**REQUIREMENT**
Within the records below, repeat each line exactly but keep every picture out of the copy.

**SUPPLIED RECORDS**
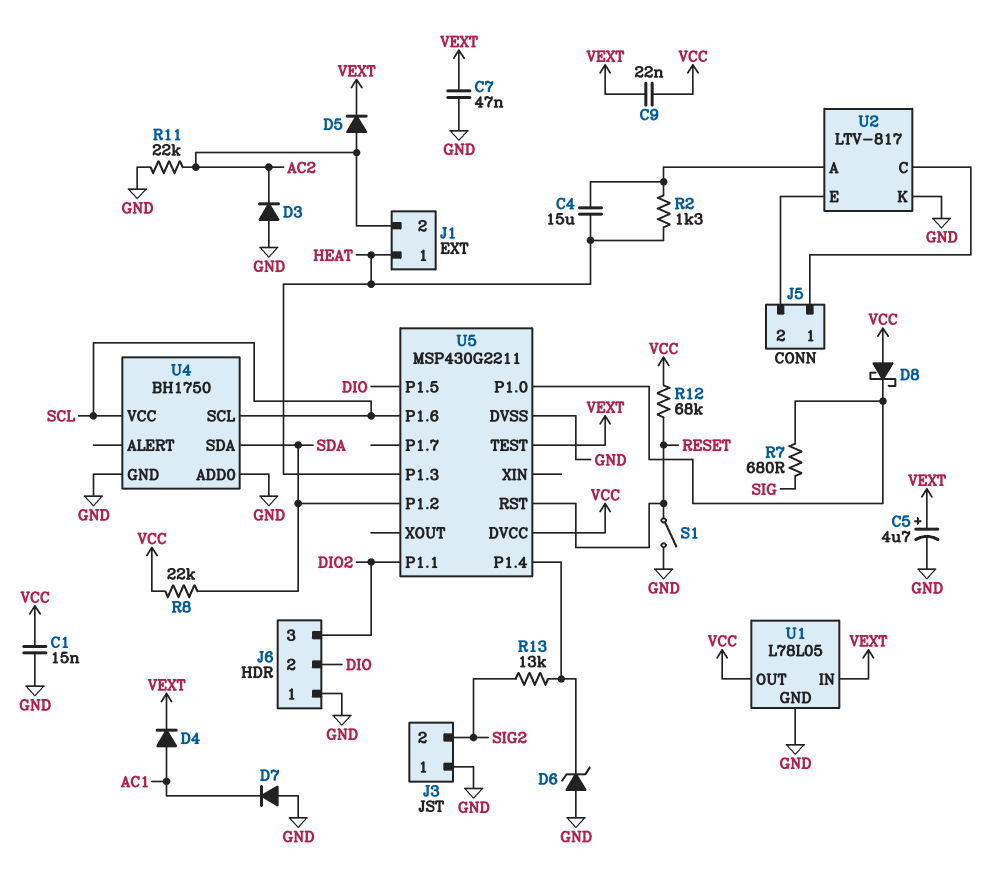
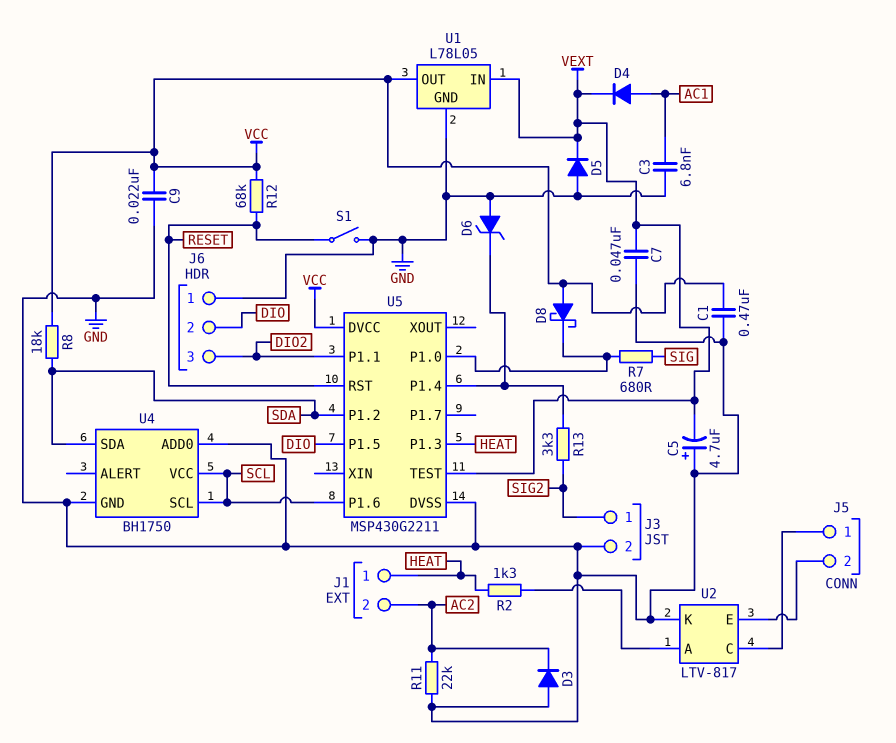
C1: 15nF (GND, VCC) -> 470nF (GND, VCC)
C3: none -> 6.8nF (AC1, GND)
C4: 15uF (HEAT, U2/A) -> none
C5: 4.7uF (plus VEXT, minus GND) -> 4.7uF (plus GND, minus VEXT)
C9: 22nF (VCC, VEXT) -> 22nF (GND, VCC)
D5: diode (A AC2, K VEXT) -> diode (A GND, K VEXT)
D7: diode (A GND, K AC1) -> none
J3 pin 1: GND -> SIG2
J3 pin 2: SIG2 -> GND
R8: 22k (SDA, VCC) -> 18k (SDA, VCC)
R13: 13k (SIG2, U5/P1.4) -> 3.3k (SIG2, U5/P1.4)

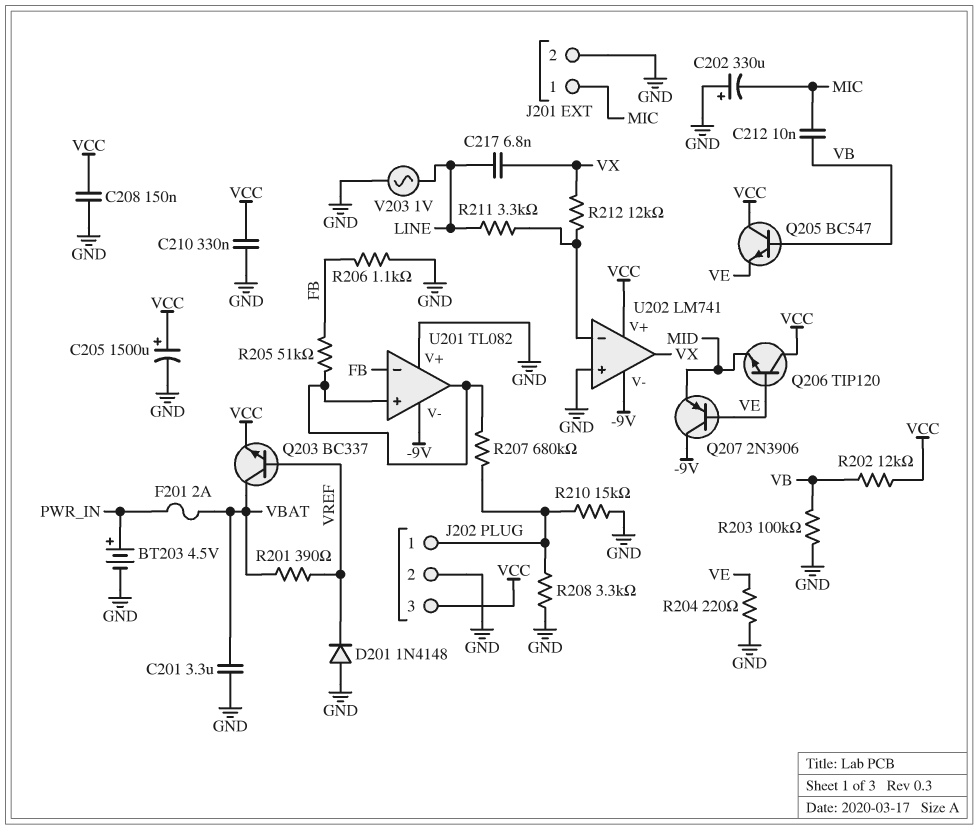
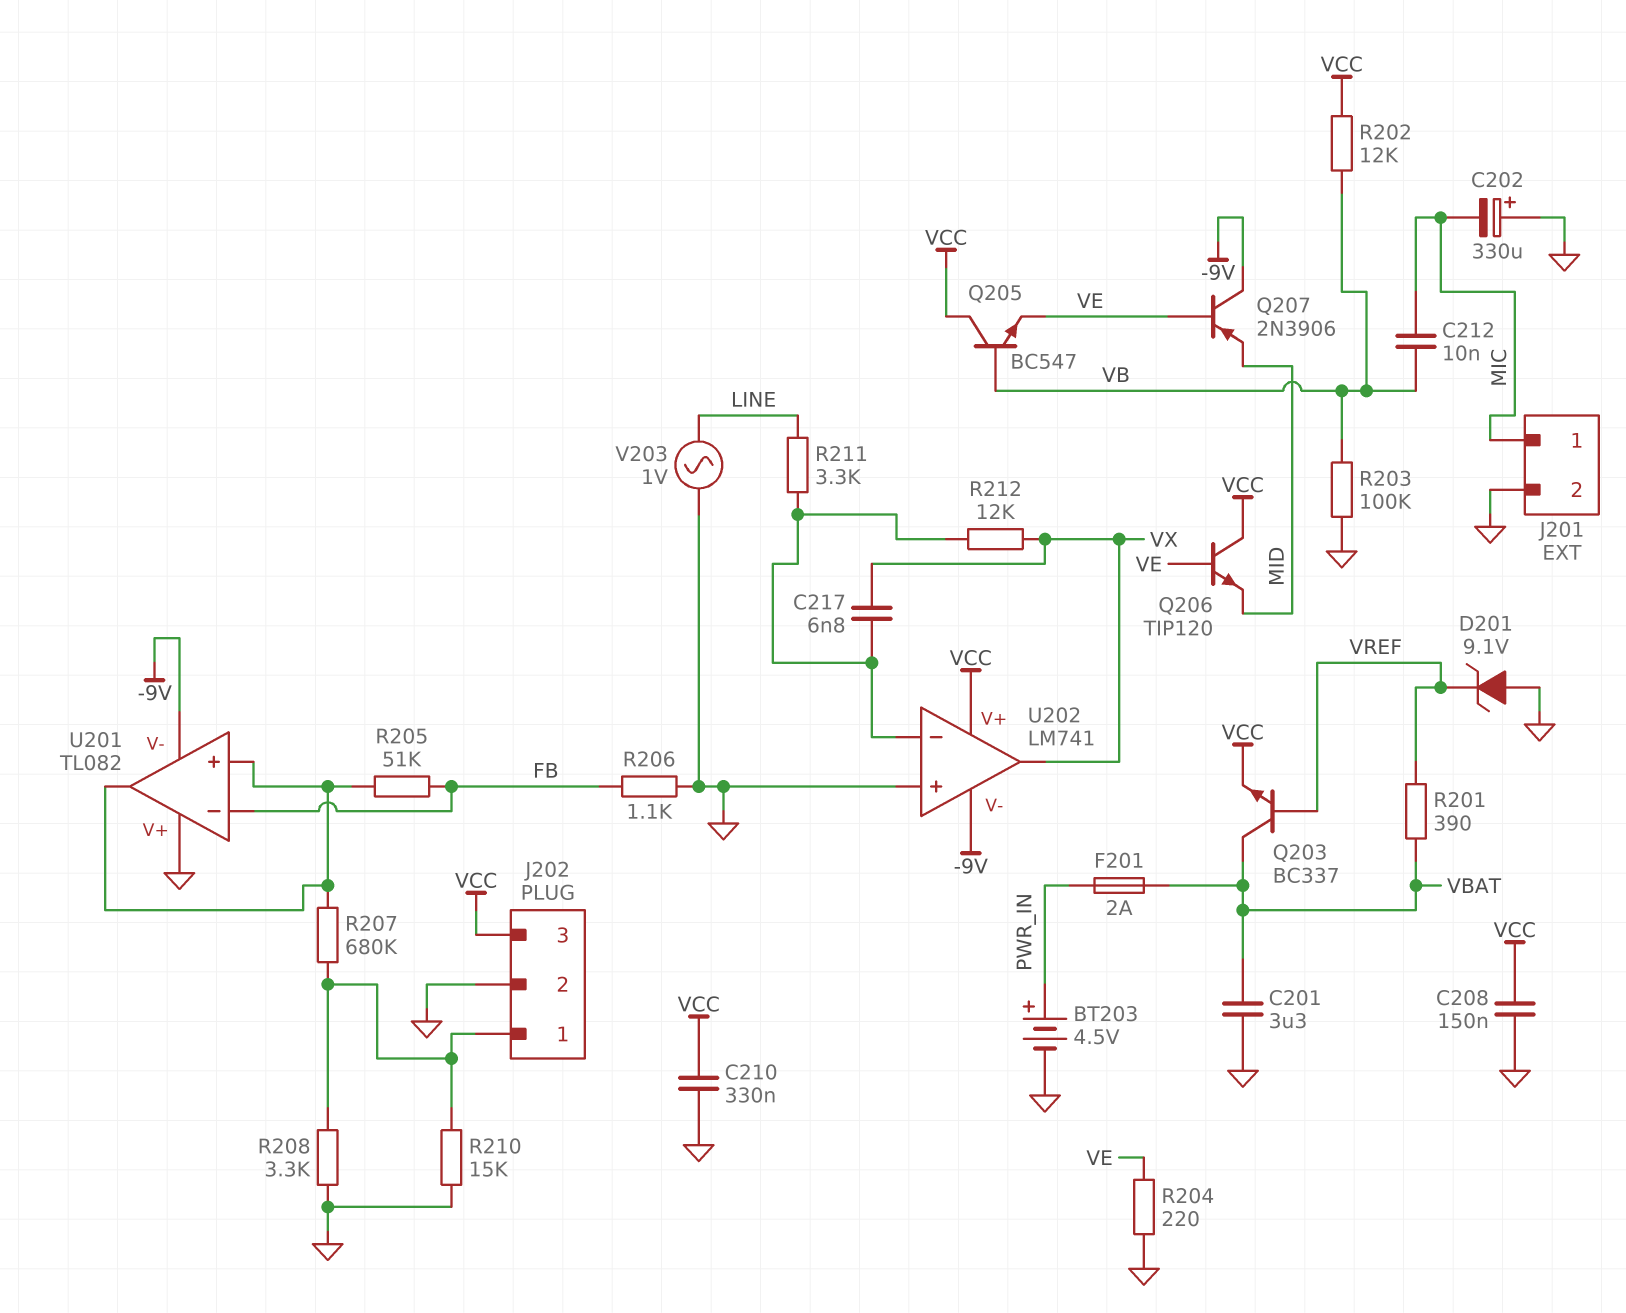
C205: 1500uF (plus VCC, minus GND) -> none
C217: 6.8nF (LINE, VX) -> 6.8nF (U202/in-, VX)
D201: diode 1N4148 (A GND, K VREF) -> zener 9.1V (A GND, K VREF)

**TASK ANSWER**
C1: 15nF (GND, VCC) -> 470nF (GND, VCC)
C3: none -> 6.8nF (AC1, GND)
C4: 15uF (HEAT, U2/A) -> none
C5: 4.7uF (plus VEXT, minus GND) -> 4.7uF (plus GND, minus VEXT)
C9: 22nF (VCC, VEXT) -> 22nF (GND, VCC)
D5: diode (A AC2, K VEXT) -> diode (A GND, K VEXT)
D7: diode (A GND, K AC1) -> none
J3 pin 1: GND -> SIG2
J3 pin 2: SIG2 -> GND
R8: 22k (SDA, VCC) -> 18k (SDA, VCC)
R13: 13k (SIG2, U5/P1.4) -> 3.3k (SIG2, U5/P1.4)

C205: 1500uF (plus VCC, minus GND) -> none
C217: 6.8nF (LINE, VX) -> 6.8nF (U202/in-, VX)
D201: diode 1N4148 (A GND, K VREF) -> zener 9.1V (A GND, K VREF)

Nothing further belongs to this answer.